[Exercise]
Starting at the line that contains "(388, 219) = (496, 90): white", return every line down to the end of the records below, exactly as written.

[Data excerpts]
■ ■ ■ ■
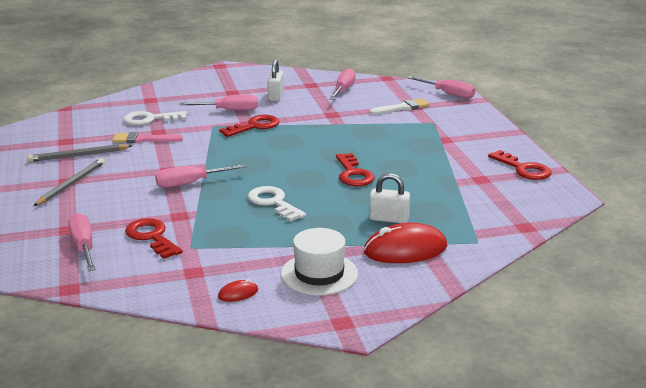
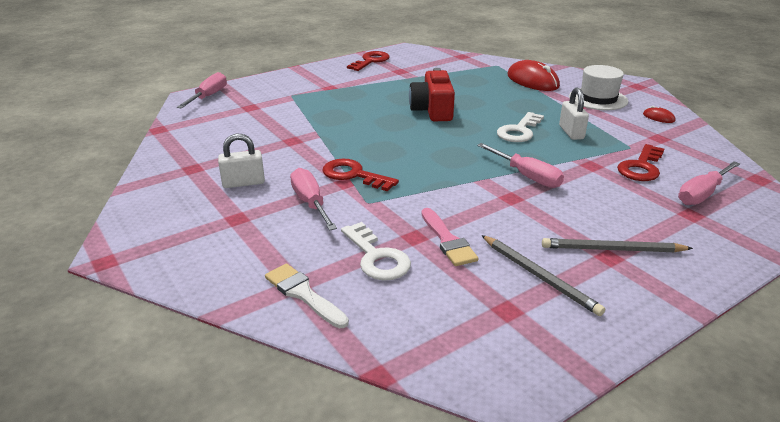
camera: 110 degrees left, 5 degrees up
(343, 90) = (209, 146): pink screwdriver -> none
(353, 174) = (432, 110): red key -> red camera
(388, 219) = (496, 90): white padlock -> white padlock (571, 132)
(402, 108) = (257, 111): white brush -> white brush (303, 294)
■ ■ ■ ■
[Solution to the problem]
(388, 219) = (496, 90): white padlock -> white padlock (571, 132)
(402, 108) = (257, 111): white brush -> white brush (303, 294)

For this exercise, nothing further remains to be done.